→ Try it
Copy the data from the line that contains "change,first,where,second,where,amount" to its last line, exactly, including both of those lines and leaving out everything before.

→ Dataset section

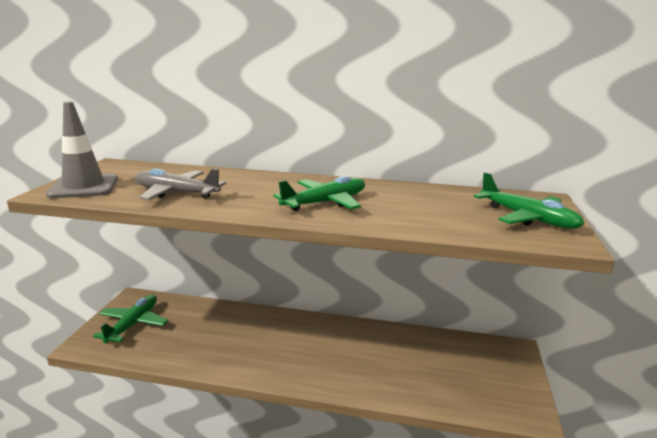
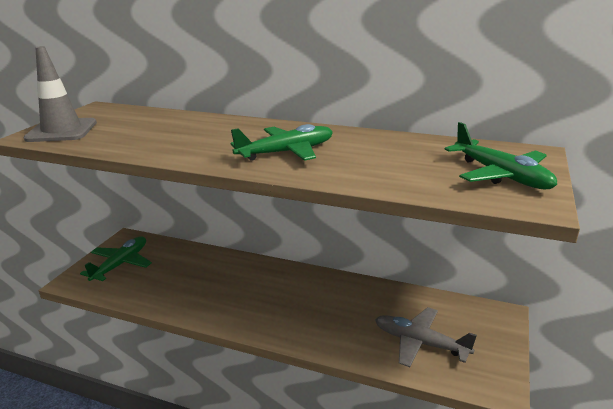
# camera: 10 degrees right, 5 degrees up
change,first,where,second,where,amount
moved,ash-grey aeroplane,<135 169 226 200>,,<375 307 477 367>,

→ Problem solution
change,first,where,second,where,amount
moved,ash-grey aeroplane,<135 169 226 200>,,<375 307 477 367>,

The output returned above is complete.